LISTING:
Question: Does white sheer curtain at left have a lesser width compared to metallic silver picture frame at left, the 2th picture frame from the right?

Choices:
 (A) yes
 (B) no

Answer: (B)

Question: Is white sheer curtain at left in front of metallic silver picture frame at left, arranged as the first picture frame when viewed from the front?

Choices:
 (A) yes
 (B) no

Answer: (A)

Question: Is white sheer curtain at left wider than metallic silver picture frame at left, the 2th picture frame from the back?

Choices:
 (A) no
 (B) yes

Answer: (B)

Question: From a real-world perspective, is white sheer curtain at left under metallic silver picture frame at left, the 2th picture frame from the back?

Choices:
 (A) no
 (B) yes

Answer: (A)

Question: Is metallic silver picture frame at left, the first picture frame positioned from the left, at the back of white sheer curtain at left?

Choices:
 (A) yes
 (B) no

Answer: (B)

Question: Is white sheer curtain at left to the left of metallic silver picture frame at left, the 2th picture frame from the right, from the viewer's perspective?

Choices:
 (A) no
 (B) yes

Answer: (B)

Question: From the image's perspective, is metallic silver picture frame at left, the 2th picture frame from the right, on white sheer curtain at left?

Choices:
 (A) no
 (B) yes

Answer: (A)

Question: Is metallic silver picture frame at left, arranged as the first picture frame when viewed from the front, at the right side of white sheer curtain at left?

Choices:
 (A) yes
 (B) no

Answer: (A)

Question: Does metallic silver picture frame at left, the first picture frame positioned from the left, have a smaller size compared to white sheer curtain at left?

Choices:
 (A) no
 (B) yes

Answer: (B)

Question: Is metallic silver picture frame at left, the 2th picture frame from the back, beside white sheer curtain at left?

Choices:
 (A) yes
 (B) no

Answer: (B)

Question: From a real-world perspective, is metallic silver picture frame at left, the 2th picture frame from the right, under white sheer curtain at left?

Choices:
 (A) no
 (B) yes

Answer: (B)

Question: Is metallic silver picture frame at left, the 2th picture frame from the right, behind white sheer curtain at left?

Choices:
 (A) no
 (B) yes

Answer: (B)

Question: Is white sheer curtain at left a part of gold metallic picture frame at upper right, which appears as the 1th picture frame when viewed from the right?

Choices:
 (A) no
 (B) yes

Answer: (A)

THE TASK:
Can you repeat all the records above, swapping every "white sheer curtain" for "cream linen curtain" and leaving everything else unchanged?

SOLUTION TO THIS TASK:
Question: Does cream linen curtain at left have a lesser width compared to metallic silver picture frame at left, the 2th picture frame from the right?

Choices:
 (A) yes
 (B) no

Answer: (B)

Question: Is cream linen curtain at left in front of metallic silver picture frame at left, arranged as the first picture frame when viewed from the front?

Choices:
 (A) yes
 (B) no

Answer: (A)

Question: Is cream linen curtain at left wider than metallic silver picture frame at left, the 2th picture frame from the back?

Choices:
 (A) no
 (B) yes

Answer: (B)

Question: From a real-world perspective, is cream linen curtain at left under metallic silver picture frame at left, the 2th picture frame from the back?

Choices:
 (A) no
 (B) yes

Answer: (A)

Question: Is metallic silver picture frame at left, the first picture frame positioned from the left, at the back of cream linen curtain at left?

Choices:
 (A) yes
 (B) no

Answer: (B)

Question: Is cream linen curtain at left to the left of metallic silver picture frame at left, the 2th picture frame from the right, from the viewer's perspective?

Choices:
 (A) no
 (B) yes

Answer: (B)

Question: From the image's perspective, is metallic silver picture frame at left, the 2th picture frame from the right, on cream linen curtain at left?

Choices:
 (A) no
 (B) yes

Answer: (A)

Question: Is metallic silver picture frame at left, arranged as the first picture frame when viewed from the front, at the right side of cream linen curtain at left?

Choices:
 (A) yes
 (B) no

Answer: (A)

Question: Does metallic silver picture frame at left, the first picture frame positioned from the left, have a smaller size compared to cream linen curtain at left?

Choices:
 (A) no
 (B) yes

Answer: (B)

Question: Is metallic silver picture frame at left, the 2th picture frame from the back, beside cream linen curtain at left?

Choices:
 (A) yes
 (B) no

Answer: (B)

Question: From a real-world perspective, is metallic silver picture frame at left, the 2th picture frame from the right, under cream linen curtain at left?

Choices:
 (A) no
 (B) yes

Answer: (B)

Question: Is metallic silver picture frame at left, the 2th picture frame from the right, behind cream linen curtain at left?

Choices:
 (A) no
 (B) yes

Answer: (B)

Question: Is cream linen curtain at left a part of gold metallic picture frame at upper right, which appears as the 1th picture frame when viewed from the right?

Choices:
 (A) no
 (B) yes

Answer: (A)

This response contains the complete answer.